TASK GOAL:
Where the line with "repainted: zapato (turquesa)" appears below, start writing out lines exactly, and finish with the line with "gone: bombilla (blanco)", which is included; write out nothing else.

----- DATA SUPPLIED

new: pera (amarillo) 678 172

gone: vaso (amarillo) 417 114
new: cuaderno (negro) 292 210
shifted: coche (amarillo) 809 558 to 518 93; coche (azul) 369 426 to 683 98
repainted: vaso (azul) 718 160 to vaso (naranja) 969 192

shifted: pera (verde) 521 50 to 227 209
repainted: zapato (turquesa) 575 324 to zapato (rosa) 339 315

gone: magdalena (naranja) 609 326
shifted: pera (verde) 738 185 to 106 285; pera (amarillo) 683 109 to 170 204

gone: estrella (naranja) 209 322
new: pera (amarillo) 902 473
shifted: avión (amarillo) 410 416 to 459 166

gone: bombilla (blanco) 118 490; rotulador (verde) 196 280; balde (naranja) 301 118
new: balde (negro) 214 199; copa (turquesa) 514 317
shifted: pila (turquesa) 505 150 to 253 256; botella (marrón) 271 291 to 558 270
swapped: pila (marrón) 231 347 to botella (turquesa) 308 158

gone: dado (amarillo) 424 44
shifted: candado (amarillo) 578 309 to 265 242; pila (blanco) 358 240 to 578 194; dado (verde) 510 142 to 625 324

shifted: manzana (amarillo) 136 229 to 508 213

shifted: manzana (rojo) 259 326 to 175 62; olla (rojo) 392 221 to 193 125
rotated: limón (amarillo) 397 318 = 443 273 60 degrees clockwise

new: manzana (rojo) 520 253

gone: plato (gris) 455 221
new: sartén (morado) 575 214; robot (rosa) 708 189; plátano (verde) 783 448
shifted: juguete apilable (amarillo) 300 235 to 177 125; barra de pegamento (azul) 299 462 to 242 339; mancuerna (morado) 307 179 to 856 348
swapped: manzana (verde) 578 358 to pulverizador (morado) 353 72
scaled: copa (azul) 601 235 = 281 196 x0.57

----------

EXPECTED ANSWER:
repainted: zapato (turquesa) 575 324 to zapato (rosa) 339 315

gone: magdalena (naranja) 609 326
shifted: pera (verde) 738 185 to 106 285; pera (amarillo) 683 109 to 170 204

gone: estrella (naranja) 209 322
new: pera (amarillo) 902 473
shifted: avión (amarillo) 410 416 to 459 166

gone: bombilla (blanco) 118 490; rotulador (verde) 196 280; balde (naranja) 301 118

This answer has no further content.